▸ EXERCISE PROMPT
Excluding pictures, retype exactly the lines from the one with "second_place: [371, 419, 46, 41]" through the end of the records that follow.

═════ SOURCE RECORDS

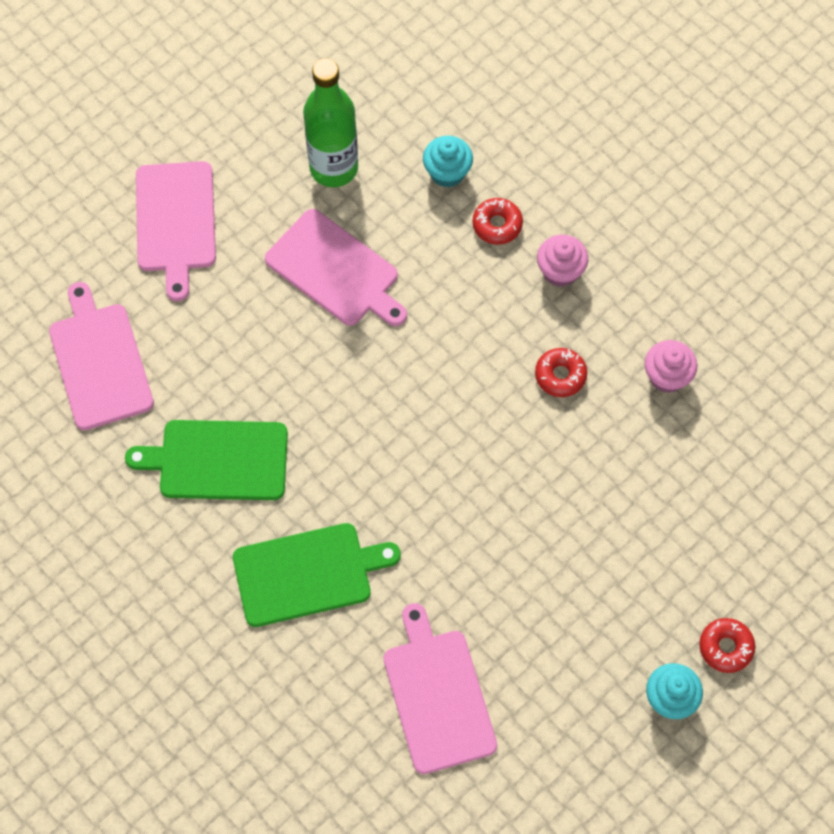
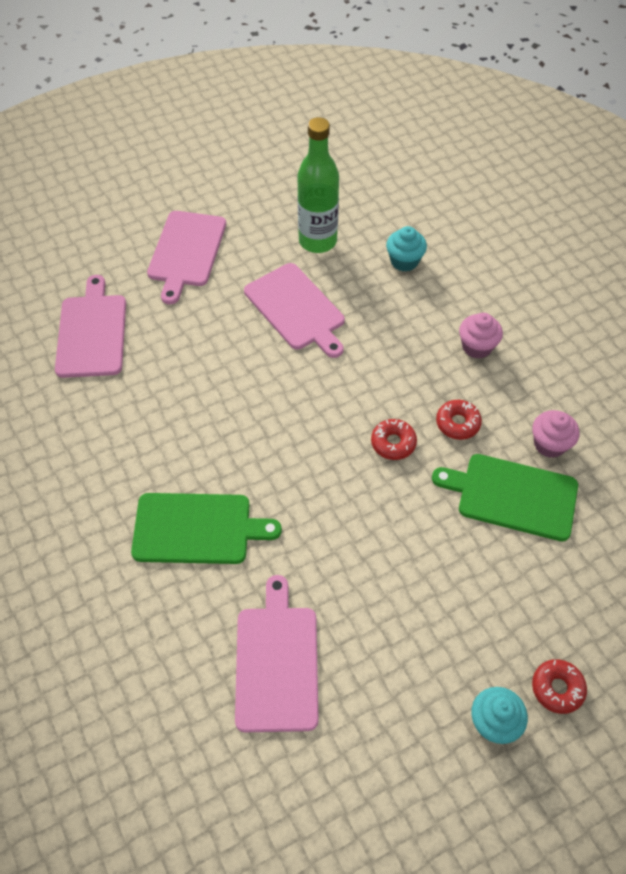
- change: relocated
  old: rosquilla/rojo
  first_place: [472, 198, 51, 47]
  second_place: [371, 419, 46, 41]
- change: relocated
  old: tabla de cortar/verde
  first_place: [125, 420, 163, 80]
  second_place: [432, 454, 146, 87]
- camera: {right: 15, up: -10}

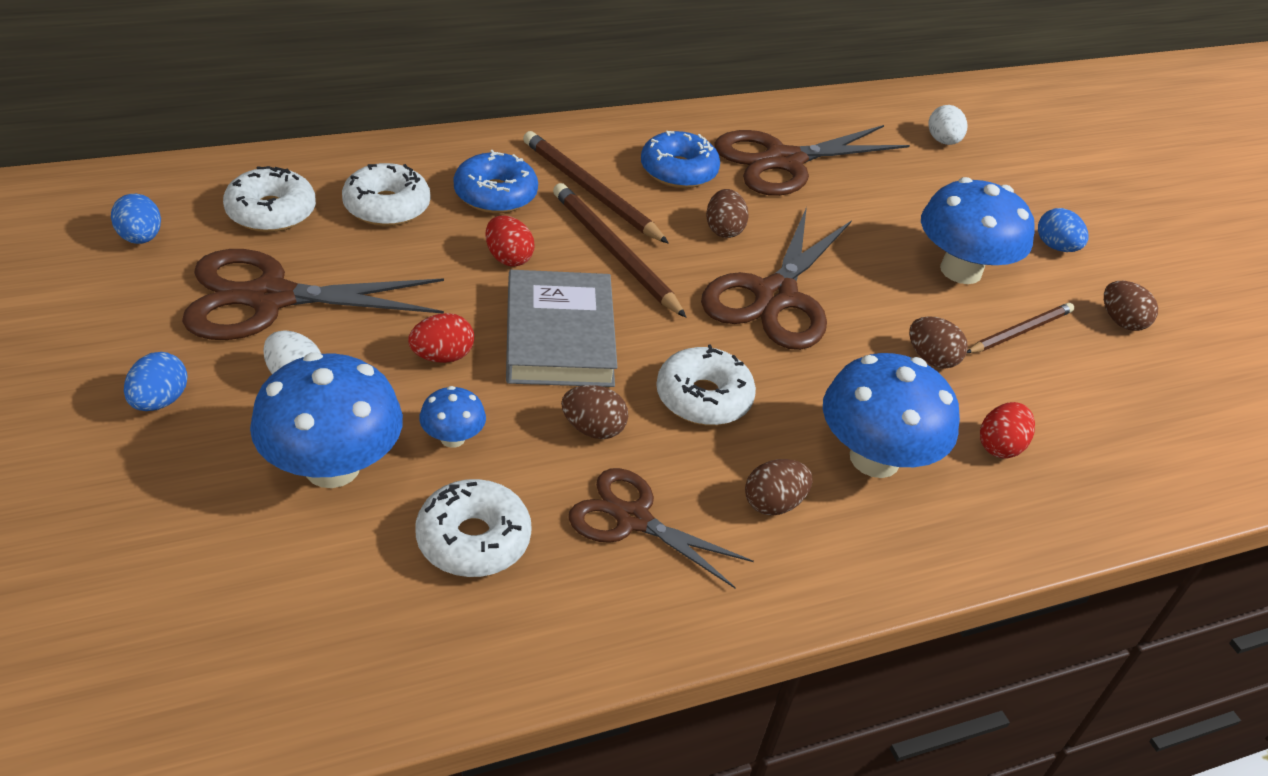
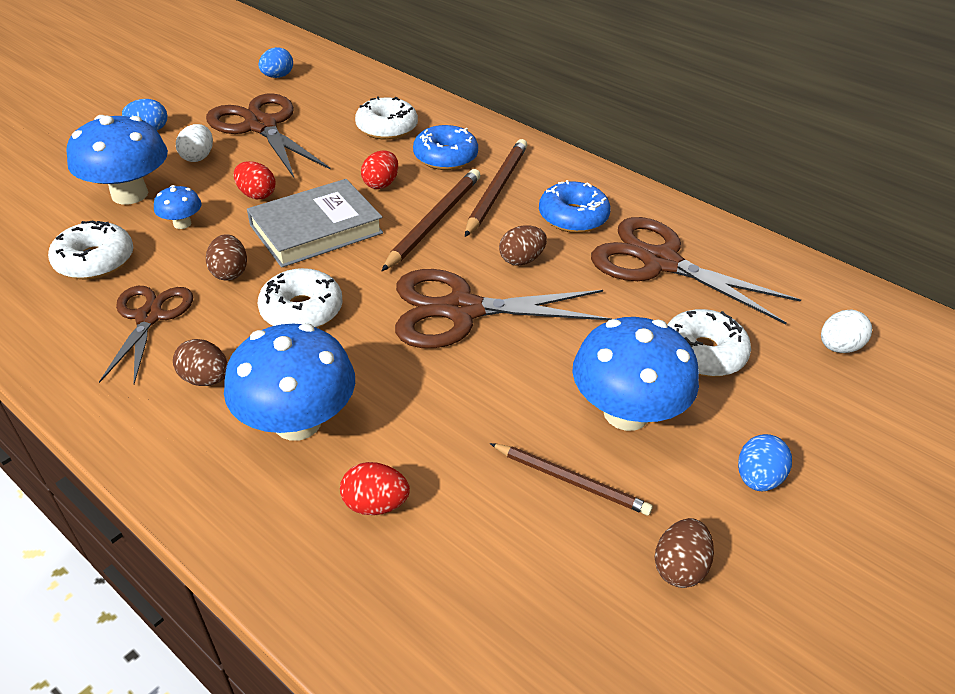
- change: relocated
  old: rosquilla/blanco
  first_place: [223, 166, 93, 66]
  second_place: [667, 309, 84, 68]
- change: missing
  old: huevo/marrón
  first_place: [909, 316, 59, 52]
- camera: {right: 65, up: 0}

══════════

▸ EXERCISE ANSWER
  second_place: [371, 419, 46, 41]
- change: relocated
  old: tabla de cortar/verde
  first_place: [125, 420, 163, 80]
  second_place: [432, 454, 146, 87]
- camera: {right: 15, up: -10}

- change: relocated
  old: rosquilla/blanco
  first_place: [223, 166, 93, 66]
  second_place: [667, 309, 84, 68]
- change: missing
  old: huevo/marrón
  first_place: [909, 316, 59, 52]
- camera: {right: 65, up: 0}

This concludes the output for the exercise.